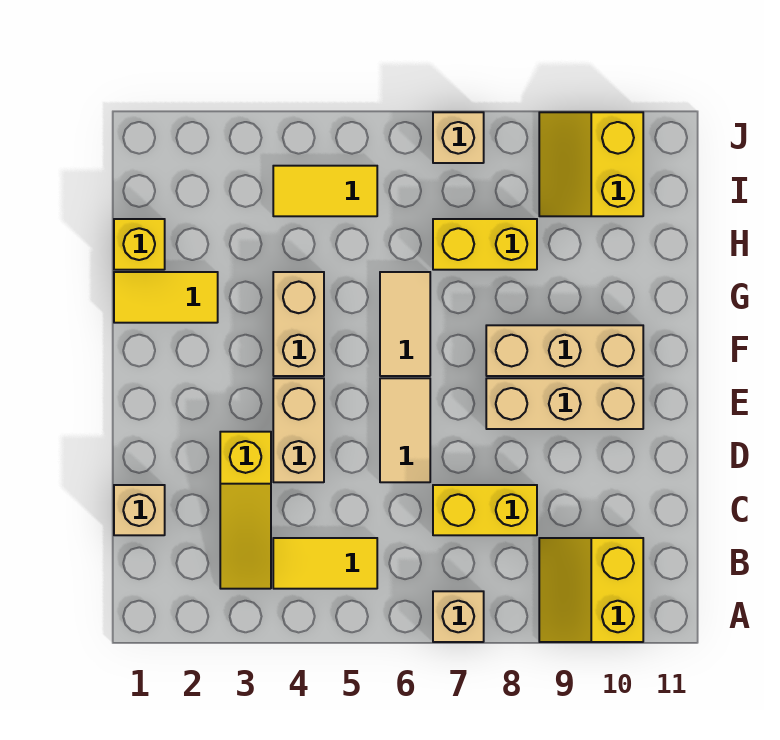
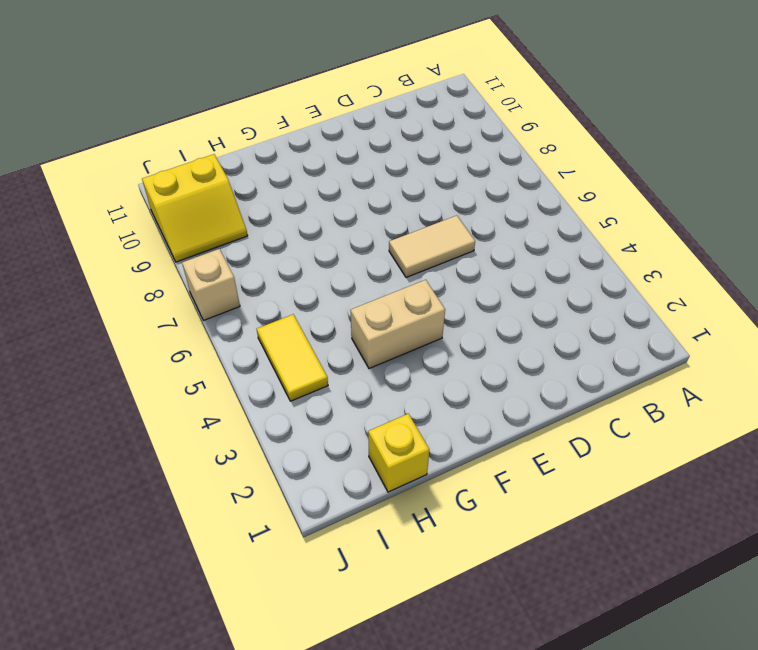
none -> tan brick A7 level 1
none -> yellow slope A9:B10 level 1 top 10
none -> yellow slope B3:D3 level 1 top D

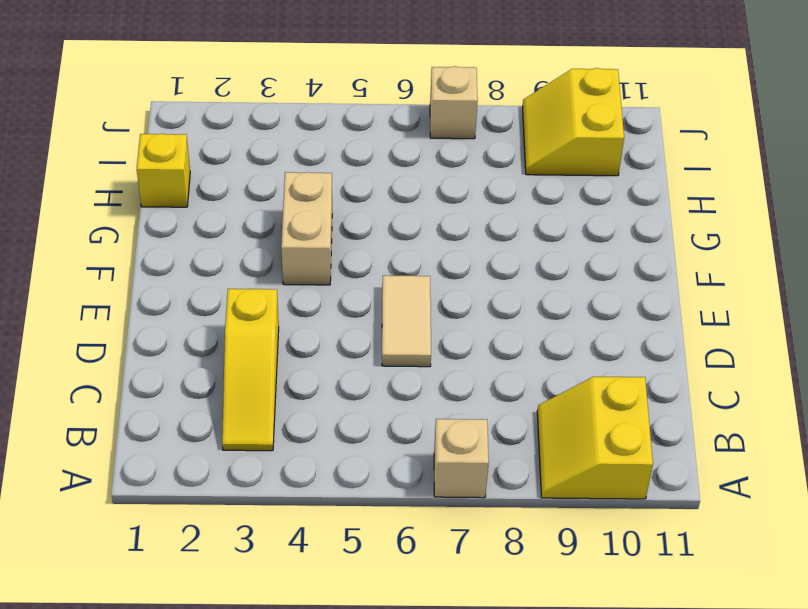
none -> yellow tile B4:B5 level 1
none -> tan brick C1 level 1
none -> yellow brick C7:C8 level 1

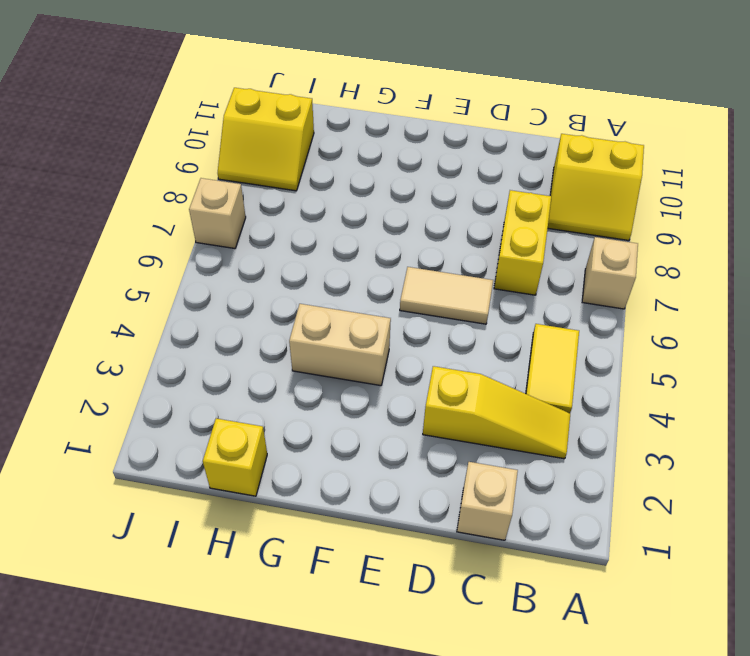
none -> tan brick D4:E4 level 1
none -> tan brick E8:E10 level 1
none -> tan tile F6:G6 level 1

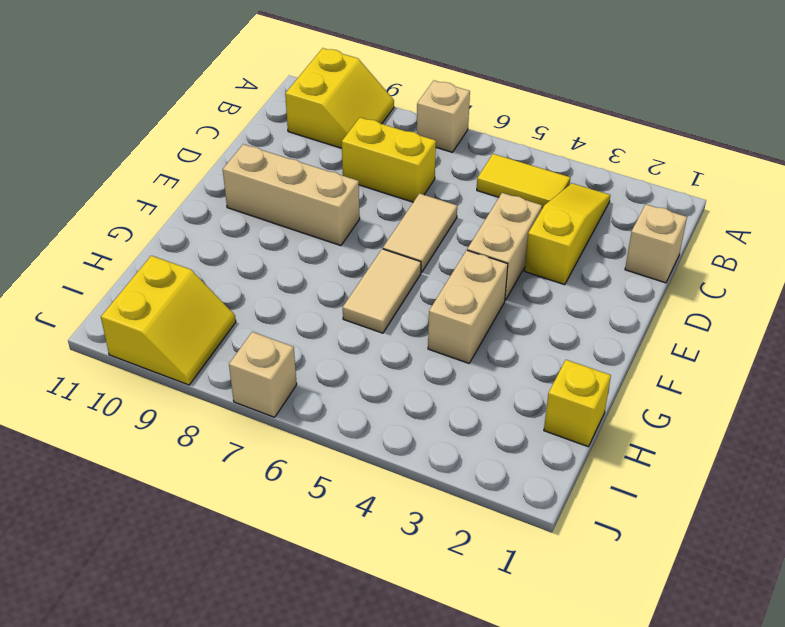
none -> tan brick F8:F10 level 1
none -> yellow tile G1:G2 level 1
none -> yellow brick H7:H8 level 1

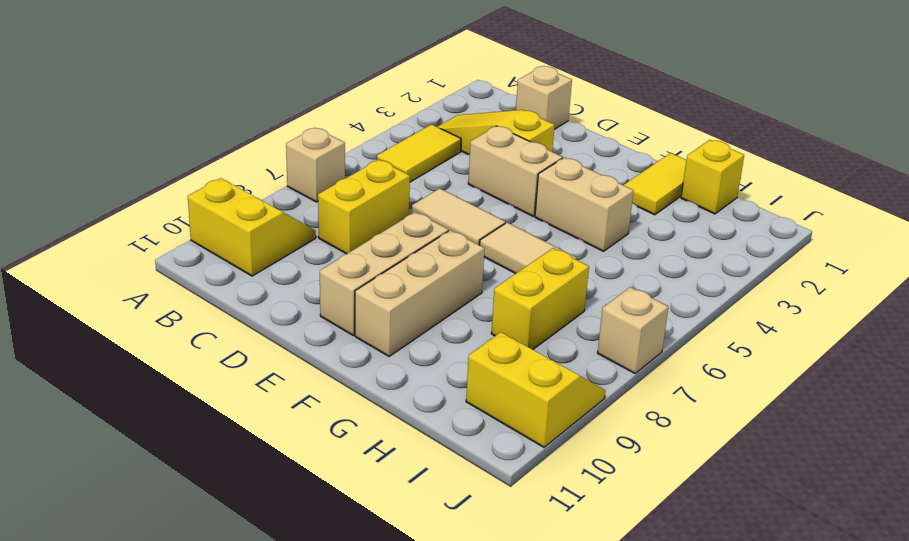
none -> yellow tile I4:I5 level 1

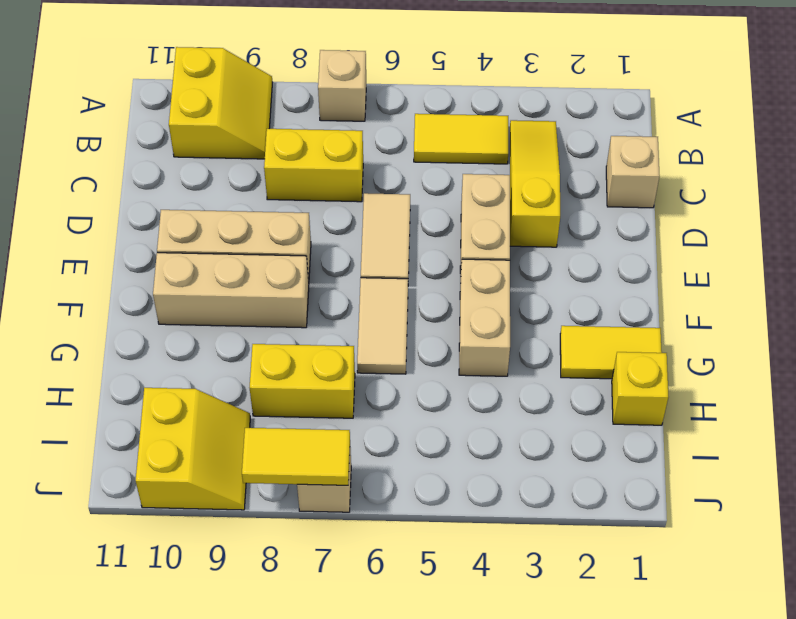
yellow tile J7:J8 level 2 -> yellow tile I4:I5 level 1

══════════

Could you write out, word for word, the lines from the one containing "none -> yellow tile G1:G2 level 1" through the last line of the records, leaving out the pictures?

none -> yellow tile G1:G2 level 1
none -> yellow brick H7:H8 level 1

none -> yellow tile I4:I5 level 1

yellow tile J7:J8 level 2 -> yellow tile I4:I5 level 1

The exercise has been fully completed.